■ TRY IT:
The result should be the lines from the one that contains "RADIO1 pin SCK: GP27 -> GP18" to the final line of the entries below, copied exactly and with no pictures.

Entries taken from a collection:
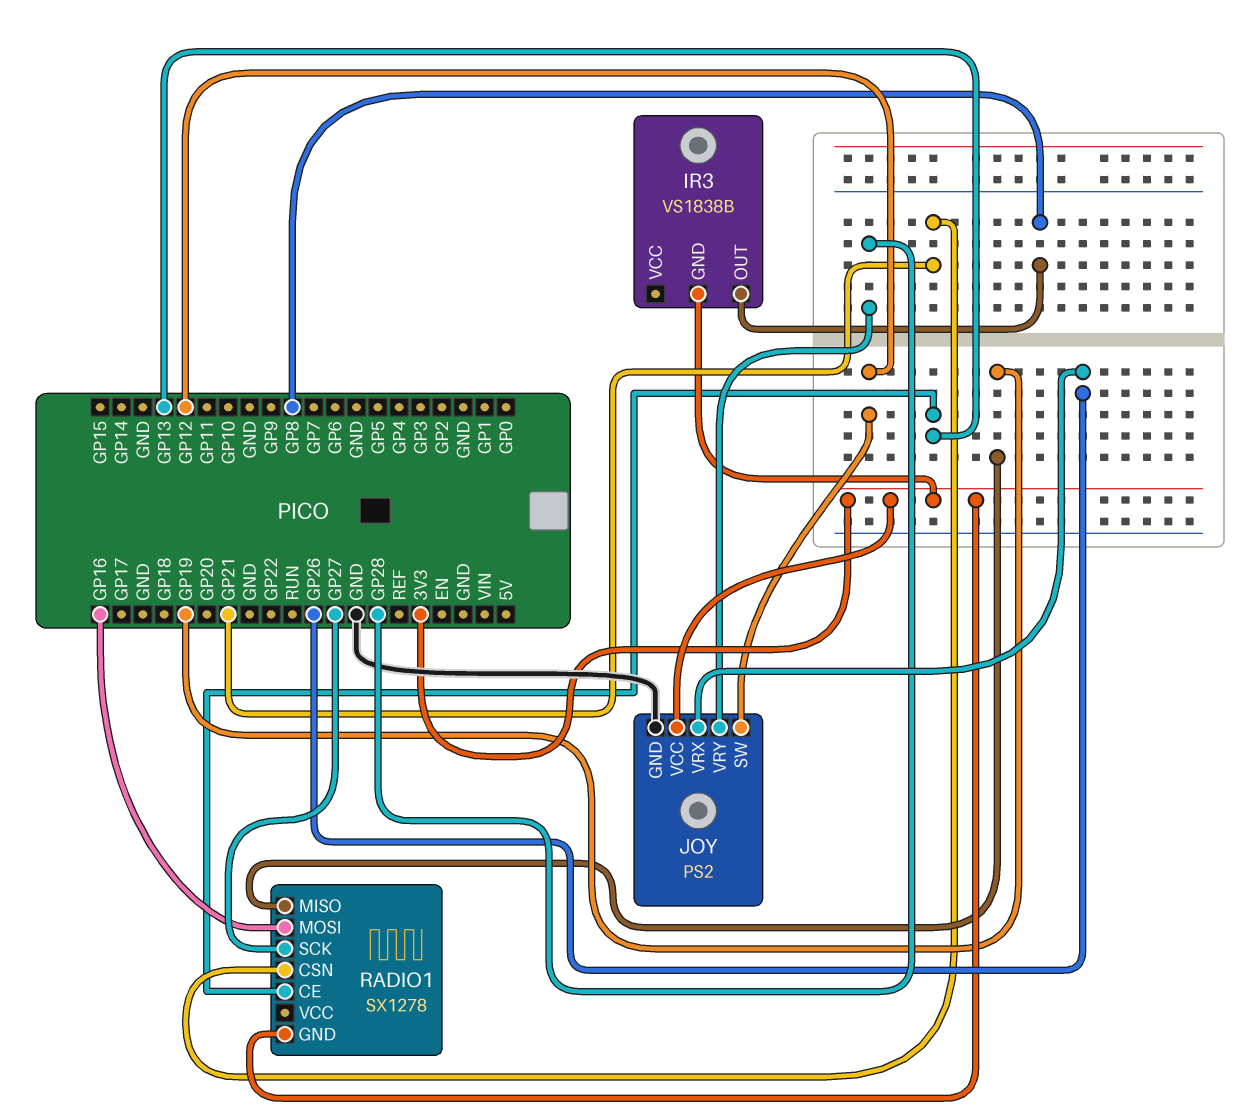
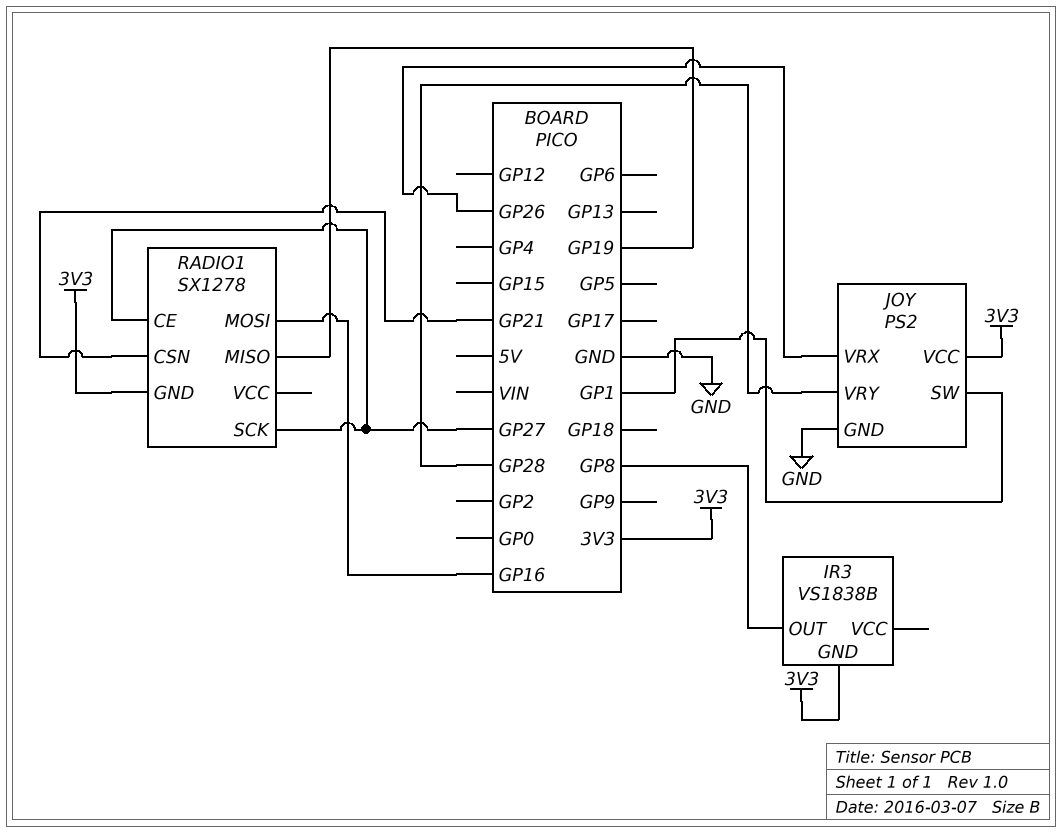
JOY pin SW: GP12 -> GP1
RADIO1 pin CE: GP13 -> GP27

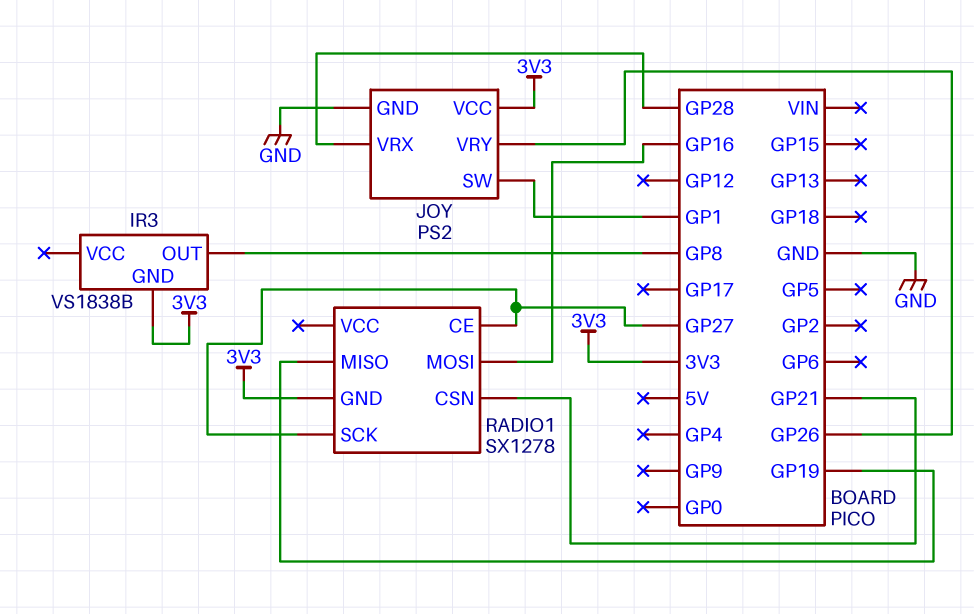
JOY pin VRX: GP26 -> GP28
JOY pin VRY: GP28 -> GP26

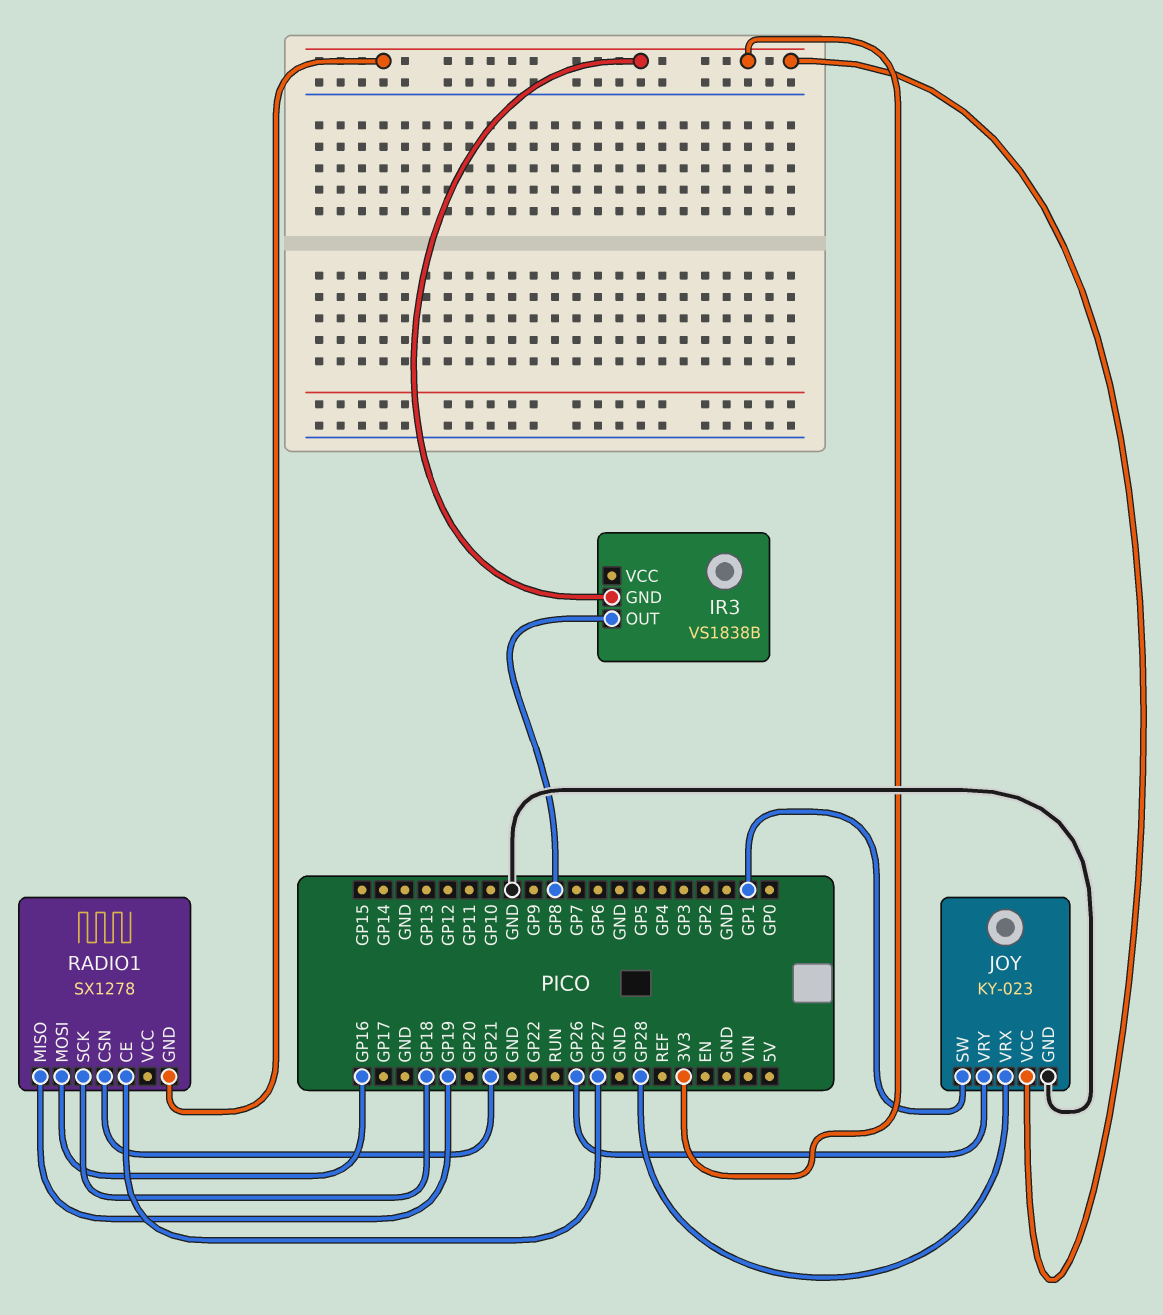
JOY: PS2 -> KY-023
RADIO1 pin SCK: GP27 -> GP18

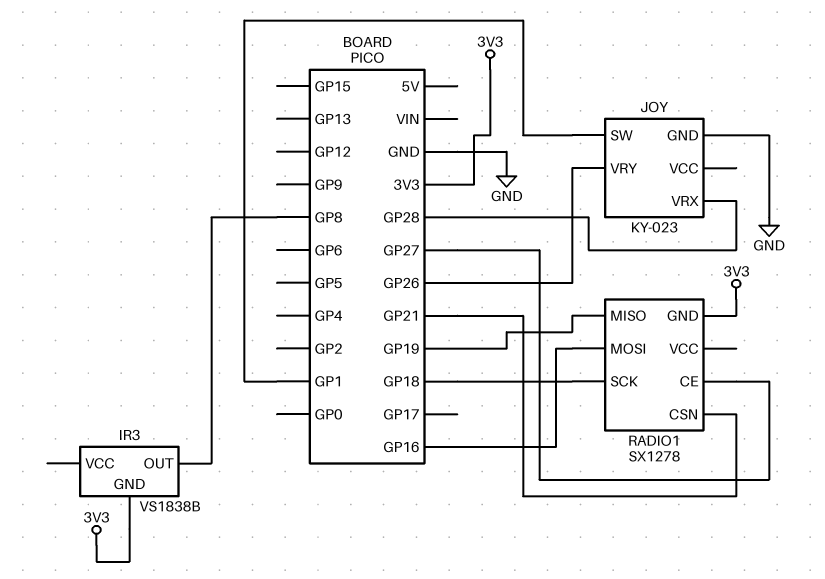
JOY pin VCC: 3V3 -> none

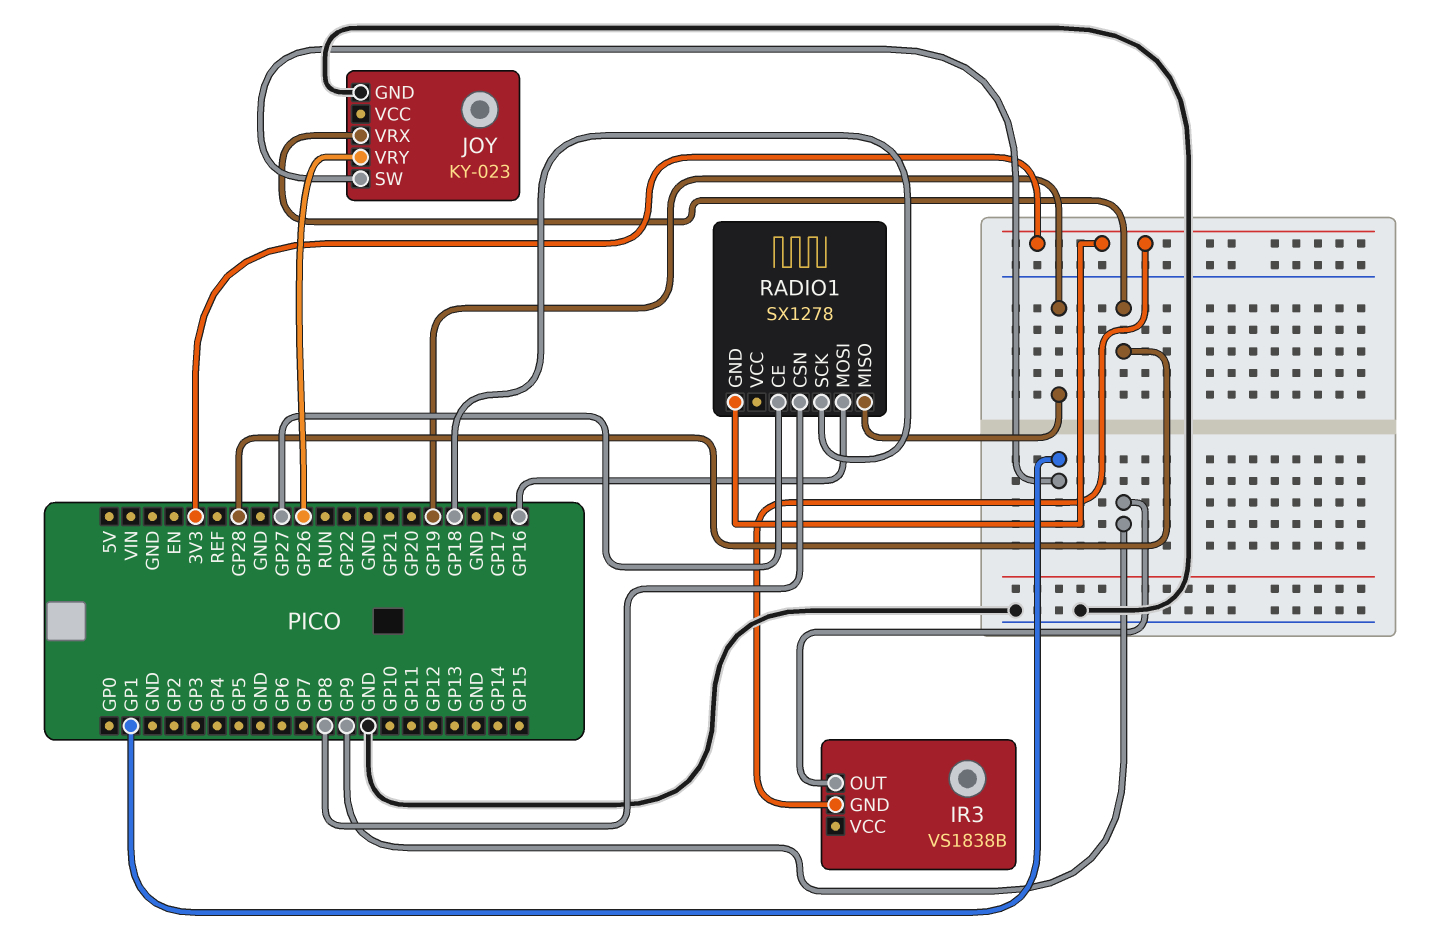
IR3 pin OUT: GP8 -> GP9
RADIO1 pin CSN: GP21 -> GP8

■ RESPONSE TO THE TASK:
RADIO1 pin SCK: GP27 -> GP18

JOY pin VCC: 3V3 -> none

IR3 pin OUT: GP8 -> GP9
RADIO1 pin CSN: GP21 -> GP8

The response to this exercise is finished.